# SUPPLIED RECORDS
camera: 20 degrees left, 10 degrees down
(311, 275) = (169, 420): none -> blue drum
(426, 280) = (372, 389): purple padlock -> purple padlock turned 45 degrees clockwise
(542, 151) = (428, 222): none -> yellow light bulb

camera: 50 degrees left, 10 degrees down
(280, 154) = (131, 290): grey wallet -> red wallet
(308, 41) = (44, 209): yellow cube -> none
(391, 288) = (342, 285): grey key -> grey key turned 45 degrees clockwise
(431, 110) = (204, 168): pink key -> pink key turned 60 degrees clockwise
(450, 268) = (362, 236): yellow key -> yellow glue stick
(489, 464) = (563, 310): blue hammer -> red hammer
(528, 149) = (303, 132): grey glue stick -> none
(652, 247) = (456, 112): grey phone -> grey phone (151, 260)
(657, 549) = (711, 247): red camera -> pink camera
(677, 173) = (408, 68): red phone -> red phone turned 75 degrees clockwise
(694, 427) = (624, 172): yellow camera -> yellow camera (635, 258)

# WHAT IS REQUIRED
Determine how many lines above hold the word "stick", then give only that number.

# SOLUTION TO THE PROBLEM
2